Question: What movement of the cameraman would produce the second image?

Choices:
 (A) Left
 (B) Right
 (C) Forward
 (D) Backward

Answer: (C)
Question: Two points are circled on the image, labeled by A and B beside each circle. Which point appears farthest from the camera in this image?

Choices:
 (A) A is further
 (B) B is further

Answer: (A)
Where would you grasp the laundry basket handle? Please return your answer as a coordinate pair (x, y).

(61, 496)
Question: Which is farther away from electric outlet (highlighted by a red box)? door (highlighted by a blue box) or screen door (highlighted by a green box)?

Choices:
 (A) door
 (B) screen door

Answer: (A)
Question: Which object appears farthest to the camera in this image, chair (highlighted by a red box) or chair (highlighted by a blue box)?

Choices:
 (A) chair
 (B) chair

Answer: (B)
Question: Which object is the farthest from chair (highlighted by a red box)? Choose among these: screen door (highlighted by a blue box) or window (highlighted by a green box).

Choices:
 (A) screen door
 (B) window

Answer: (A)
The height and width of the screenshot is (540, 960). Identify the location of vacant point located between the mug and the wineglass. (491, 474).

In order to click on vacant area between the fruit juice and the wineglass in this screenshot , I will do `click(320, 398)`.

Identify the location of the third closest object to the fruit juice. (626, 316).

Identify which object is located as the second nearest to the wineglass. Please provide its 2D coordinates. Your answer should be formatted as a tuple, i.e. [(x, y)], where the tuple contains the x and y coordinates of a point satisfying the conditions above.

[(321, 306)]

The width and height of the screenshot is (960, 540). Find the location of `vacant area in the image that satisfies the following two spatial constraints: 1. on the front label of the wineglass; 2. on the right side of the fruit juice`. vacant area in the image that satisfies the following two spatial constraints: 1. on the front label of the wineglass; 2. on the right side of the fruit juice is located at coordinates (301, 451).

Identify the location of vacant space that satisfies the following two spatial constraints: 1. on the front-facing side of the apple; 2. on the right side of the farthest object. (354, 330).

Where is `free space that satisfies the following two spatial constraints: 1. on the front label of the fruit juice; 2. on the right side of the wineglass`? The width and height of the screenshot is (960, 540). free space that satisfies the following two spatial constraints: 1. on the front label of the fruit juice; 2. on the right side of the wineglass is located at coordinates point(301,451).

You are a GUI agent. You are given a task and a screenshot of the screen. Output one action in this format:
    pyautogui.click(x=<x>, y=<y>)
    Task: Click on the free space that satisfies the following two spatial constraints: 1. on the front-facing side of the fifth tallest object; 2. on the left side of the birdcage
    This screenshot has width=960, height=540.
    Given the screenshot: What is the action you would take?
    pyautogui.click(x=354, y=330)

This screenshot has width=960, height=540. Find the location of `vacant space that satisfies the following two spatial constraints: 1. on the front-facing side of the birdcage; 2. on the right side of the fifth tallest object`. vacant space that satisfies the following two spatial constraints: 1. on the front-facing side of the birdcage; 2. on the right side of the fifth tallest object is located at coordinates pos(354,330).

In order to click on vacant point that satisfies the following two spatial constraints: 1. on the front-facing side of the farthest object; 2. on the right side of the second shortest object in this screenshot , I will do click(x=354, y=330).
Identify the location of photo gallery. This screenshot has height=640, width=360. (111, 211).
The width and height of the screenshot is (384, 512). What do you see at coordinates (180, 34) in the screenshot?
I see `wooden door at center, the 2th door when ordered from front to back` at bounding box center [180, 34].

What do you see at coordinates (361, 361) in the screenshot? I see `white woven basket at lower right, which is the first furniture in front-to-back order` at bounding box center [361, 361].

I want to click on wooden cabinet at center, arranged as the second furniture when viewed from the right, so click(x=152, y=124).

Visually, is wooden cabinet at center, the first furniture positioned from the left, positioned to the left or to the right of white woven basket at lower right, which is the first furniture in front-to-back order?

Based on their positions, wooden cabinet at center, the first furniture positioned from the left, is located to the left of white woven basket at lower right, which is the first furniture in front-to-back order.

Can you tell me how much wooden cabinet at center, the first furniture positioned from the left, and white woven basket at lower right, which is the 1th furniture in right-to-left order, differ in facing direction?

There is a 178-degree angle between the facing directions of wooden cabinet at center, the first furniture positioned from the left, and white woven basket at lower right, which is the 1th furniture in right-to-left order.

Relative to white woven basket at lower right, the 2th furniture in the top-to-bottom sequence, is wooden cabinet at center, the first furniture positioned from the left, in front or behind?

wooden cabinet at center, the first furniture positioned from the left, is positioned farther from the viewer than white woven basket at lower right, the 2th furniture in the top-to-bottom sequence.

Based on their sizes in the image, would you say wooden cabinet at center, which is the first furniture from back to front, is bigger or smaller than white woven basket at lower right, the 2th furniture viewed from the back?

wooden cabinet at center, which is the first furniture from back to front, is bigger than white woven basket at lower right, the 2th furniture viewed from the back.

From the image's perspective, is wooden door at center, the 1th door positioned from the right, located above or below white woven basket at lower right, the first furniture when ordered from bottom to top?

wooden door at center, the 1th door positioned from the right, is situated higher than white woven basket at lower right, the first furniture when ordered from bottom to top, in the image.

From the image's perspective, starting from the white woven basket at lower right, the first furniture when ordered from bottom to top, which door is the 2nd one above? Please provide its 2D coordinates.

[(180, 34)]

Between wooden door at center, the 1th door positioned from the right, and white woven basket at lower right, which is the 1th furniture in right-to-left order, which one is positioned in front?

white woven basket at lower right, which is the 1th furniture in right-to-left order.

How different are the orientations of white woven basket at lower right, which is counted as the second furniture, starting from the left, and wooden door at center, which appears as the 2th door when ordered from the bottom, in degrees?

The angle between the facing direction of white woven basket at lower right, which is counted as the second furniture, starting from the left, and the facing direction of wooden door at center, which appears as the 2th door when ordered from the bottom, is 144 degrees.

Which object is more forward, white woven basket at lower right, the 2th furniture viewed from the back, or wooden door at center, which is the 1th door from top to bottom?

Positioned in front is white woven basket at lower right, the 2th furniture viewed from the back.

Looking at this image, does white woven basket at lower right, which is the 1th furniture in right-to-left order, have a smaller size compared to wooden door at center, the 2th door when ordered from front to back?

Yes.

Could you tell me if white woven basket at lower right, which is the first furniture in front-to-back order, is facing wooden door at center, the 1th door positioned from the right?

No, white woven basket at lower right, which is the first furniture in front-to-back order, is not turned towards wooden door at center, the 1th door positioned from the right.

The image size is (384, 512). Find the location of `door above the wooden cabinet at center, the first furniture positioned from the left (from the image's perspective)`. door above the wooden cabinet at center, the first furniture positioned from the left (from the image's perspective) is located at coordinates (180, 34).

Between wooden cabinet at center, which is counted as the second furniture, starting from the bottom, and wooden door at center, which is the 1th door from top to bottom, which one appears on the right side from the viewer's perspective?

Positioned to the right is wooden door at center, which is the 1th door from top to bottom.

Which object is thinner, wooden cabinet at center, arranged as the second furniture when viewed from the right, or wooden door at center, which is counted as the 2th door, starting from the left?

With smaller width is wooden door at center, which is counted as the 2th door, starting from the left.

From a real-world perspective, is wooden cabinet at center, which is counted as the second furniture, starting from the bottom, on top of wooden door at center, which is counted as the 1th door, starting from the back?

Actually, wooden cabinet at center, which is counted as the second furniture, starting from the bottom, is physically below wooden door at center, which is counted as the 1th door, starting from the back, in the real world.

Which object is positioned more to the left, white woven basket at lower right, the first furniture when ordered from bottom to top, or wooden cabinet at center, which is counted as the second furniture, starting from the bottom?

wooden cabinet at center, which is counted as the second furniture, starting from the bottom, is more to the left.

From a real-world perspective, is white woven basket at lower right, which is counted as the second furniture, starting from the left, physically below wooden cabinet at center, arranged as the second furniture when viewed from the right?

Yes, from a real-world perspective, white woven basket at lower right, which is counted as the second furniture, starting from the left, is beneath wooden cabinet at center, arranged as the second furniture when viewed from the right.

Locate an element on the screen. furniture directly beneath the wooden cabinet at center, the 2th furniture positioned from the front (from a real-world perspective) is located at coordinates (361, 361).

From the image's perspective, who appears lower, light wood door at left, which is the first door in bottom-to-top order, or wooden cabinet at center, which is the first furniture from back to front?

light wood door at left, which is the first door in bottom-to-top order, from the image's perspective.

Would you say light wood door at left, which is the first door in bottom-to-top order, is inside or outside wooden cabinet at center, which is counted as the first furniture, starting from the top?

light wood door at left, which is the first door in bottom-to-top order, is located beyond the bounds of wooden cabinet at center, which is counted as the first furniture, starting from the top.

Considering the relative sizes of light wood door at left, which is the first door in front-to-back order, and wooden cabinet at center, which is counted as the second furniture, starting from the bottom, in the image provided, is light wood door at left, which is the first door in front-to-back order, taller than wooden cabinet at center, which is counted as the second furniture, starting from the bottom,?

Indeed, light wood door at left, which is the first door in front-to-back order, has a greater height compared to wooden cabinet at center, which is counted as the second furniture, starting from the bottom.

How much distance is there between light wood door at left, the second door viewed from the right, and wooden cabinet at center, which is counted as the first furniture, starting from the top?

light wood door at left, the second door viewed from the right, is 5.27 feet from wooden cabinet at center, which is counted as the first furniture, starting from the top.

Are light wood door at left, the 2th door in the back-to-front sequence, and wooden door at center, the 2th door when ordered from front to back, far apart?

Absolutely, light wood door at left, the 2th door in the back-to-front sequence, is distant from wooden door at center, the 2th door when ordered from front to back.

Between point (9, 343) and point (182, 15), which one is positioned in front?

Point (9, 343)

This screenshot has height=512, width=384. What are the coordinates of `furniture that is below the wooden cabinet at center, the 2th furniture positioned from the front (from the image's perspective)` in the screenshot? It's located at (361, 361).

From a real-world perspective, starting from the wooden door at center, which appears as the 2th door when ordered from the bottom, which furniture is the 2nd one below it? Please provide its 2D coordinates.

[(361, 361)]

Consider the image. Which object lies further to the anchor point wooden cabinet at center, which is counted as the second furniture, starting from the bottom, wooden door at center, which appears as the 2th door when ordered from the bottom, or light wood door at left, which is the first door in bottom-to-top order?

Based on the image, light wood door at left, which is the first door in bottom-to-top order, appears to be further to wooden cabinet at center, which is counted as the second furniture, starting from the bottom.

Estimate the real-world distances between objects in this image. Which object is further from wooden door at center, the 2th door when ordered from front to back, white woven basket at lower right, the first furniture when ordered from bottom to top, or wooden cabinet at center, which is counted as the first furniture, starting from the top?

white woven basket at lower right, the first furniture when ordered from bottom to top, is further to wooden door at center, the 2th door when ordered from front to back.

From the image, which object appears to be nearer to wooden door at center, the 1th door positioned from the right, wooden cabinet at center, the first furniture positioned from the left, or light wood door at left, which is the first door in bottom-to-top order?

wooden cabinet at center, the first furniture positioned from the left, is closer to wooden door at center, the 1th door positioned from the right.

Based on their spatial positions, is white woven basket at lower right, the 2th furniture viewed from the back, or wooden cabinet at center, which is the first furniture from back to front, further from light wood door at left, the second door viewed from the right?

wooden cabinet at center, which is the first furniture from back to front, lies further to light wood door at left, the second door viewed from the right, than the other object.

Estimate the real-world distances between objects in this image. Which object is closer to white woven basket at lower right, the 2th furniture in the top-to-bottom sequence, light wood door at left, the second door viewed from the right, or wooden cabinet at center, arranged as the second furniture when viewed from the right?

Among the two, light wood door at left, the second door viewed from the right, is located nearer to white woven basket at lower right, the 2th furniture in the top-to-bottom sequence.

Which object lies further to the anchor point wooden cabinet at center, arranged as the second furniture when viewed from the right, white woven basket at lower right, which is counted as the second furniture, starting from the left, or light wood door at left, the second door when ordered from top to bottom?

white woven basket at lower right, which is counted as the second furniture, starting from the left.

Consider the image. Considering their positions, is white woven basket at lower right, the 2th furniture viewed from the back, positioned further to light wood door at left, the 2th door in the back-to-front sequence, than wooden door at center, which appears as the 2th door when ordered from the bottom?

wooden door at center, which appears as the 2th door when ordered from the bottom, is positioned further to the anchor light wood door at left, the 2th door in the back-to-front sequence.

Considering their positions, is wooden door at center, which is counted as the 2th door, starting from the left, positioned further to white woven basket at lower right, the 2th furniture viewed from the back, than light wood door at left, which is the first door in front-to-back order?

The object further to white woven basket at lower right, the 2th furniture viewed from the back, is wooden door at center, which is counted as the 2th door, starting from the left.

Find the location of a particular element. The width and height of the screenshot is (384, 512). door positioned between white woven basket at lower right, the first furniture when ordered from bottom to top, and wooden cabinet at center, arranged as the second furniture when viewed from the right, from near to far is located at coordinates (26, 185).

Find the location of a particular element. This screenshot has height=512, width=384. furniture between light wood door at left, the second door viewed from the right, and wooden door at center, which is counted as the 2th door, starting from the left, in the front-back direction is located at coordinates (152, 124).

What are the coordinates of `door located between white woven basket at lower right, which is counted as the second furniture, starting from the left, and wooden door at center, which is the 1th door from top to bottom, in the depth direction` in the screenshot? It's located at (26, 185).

------------------------------

=== Task directions ===
Pick out each line in the rows above that contains the word "nearer". Case counts.

=== Result below ===
From the image, which object appears to be nearer to wooden door at center, the 1th door positioned from the right, wooden cabinet at center, the first furniture positioned from the left, or light wood door at left, which is the first door in bottom-to-top order?
Among the two, light wood door at left, the second door viewed from the right, is located nearer to white woven basket at lower right, the 2th furniture in the top-to-bottom sequence.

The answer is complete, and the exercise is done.